WORK TO BE COMPLETED:
Of all the lines below, return only those starting with the line holding "(168, 599) = (398, 141): grey" and going on through the line holding "(626, 280) = (759, 239): purple", exactly as written.

Object state change records:
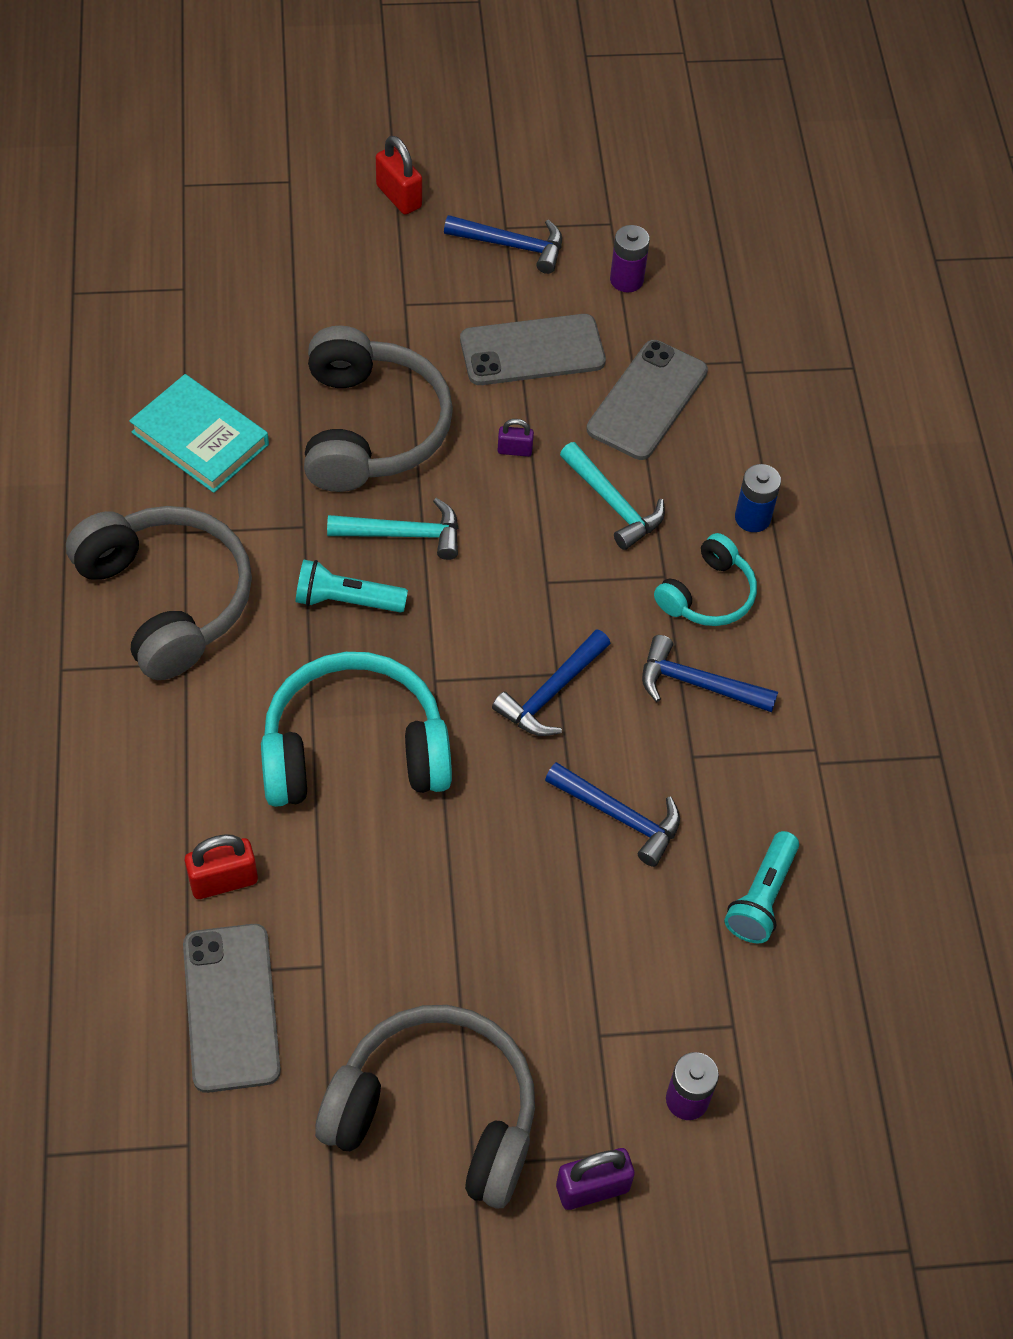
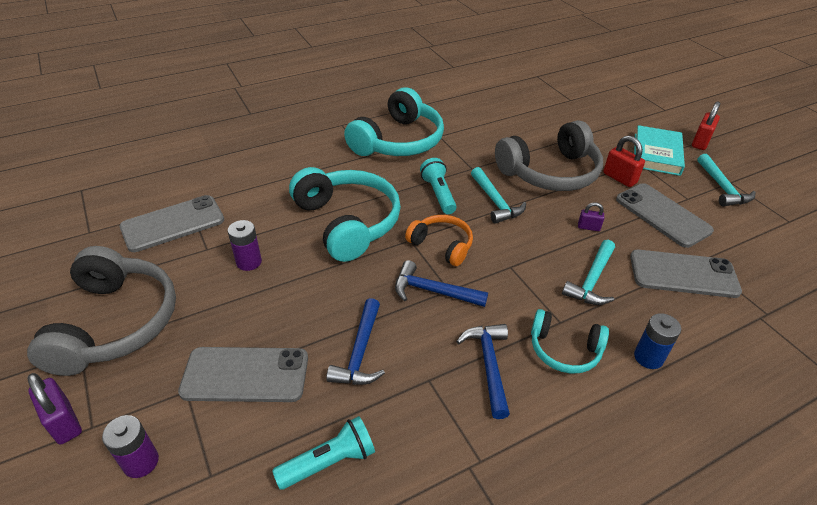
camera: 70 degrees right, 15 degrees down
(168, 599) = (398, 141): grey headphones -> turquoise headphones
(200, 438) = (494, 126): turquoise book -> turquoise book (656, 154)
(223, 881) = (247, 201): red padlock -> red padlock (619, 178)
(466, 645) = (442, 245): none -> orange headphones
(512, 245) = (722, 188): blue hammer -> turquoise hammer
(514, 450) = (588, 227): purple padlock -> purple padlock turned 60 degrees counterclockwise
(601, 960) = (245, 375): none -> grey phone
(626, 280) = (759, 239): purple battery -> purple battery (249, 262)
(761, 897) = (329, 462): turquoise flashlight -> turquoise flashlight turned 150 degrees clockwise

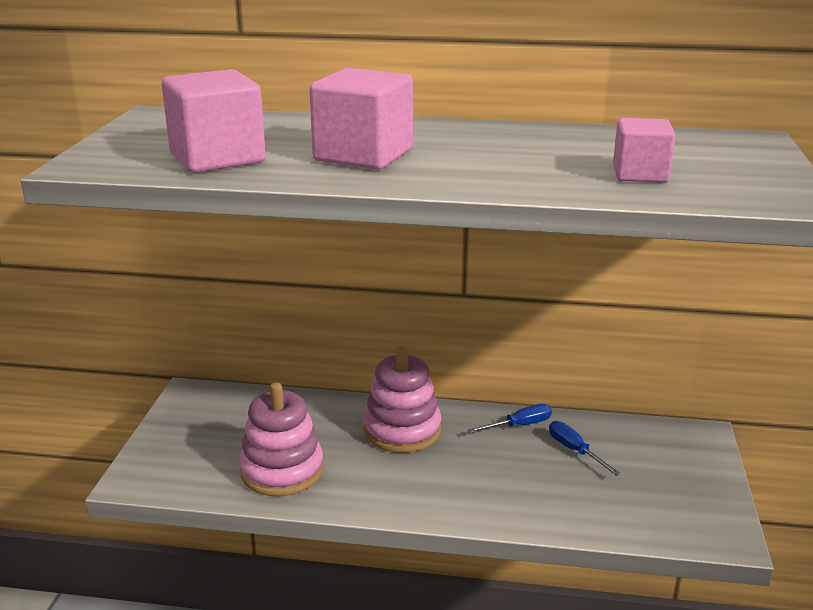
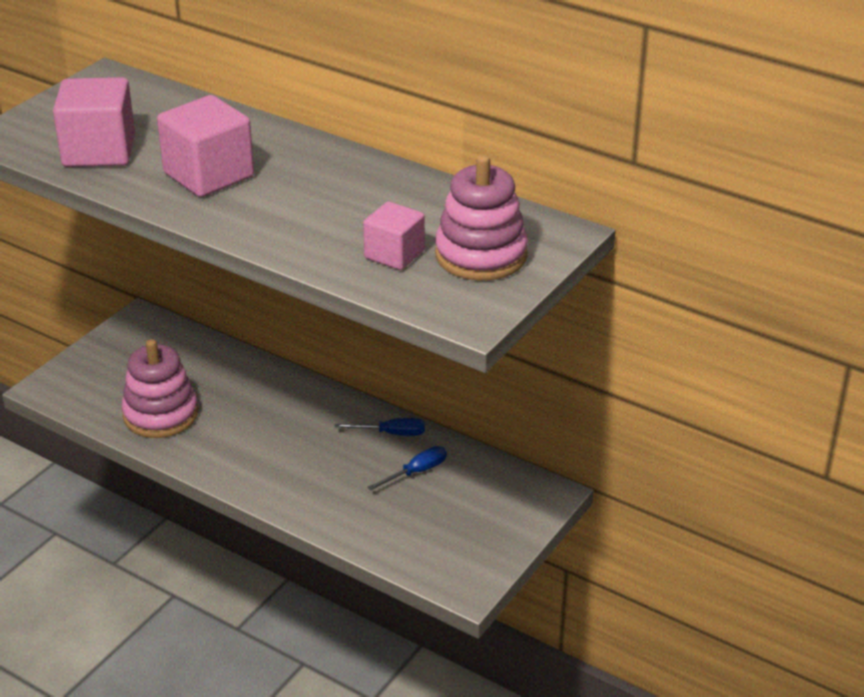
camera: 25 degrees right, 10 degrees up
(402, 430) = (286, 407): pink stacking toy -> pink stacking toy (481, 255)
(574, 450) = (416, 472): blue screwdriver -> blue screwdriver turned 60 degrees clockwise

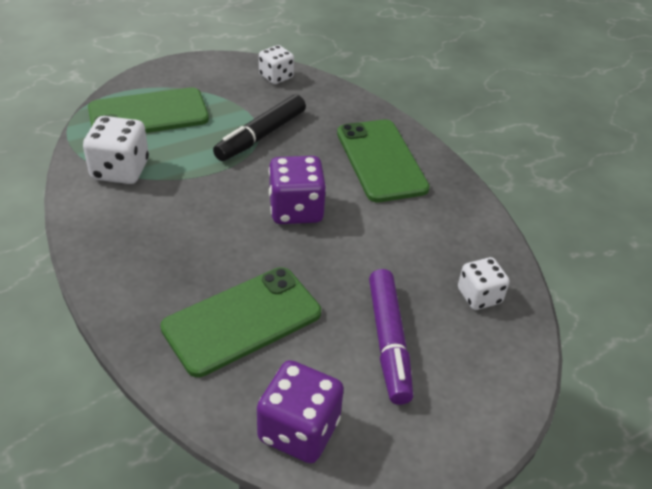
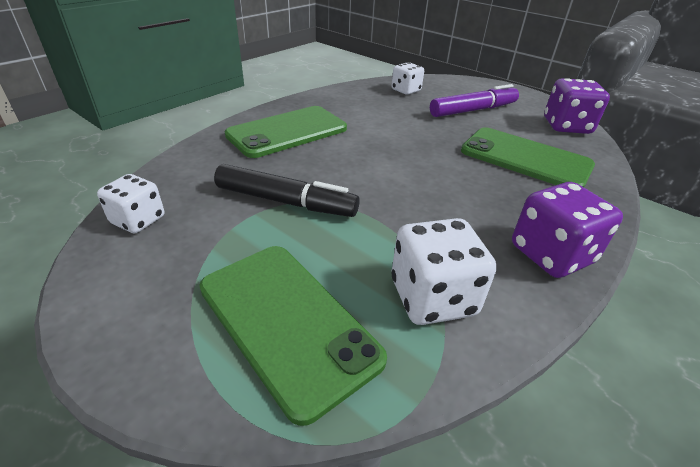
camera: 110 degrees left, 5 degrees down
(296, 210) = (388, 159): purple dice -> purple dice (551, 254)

SOLUTION TO THE EXERCISE:
(168, 599) = (398, 141): grey headphones -> turquoise headphones
(200, 438) = (494, 126): turquoise book -> turquoise book (656, 154)
(223, 881) = (247, 201): red padlock -> red padlock (619, 178)
(466, 645) = (442, 245): none -> orange headphones
(512, 245) = (722, 188): blue hammer -> turquoise hammer
(514, 450) = (588, 227): purple padlock -> purple padlock turned 60 degrees counterclockwise
(601, 960) = (245, 375): none -> grey phone
(626, 280) = (759, 239): purple battery -> purple battery (249, 262)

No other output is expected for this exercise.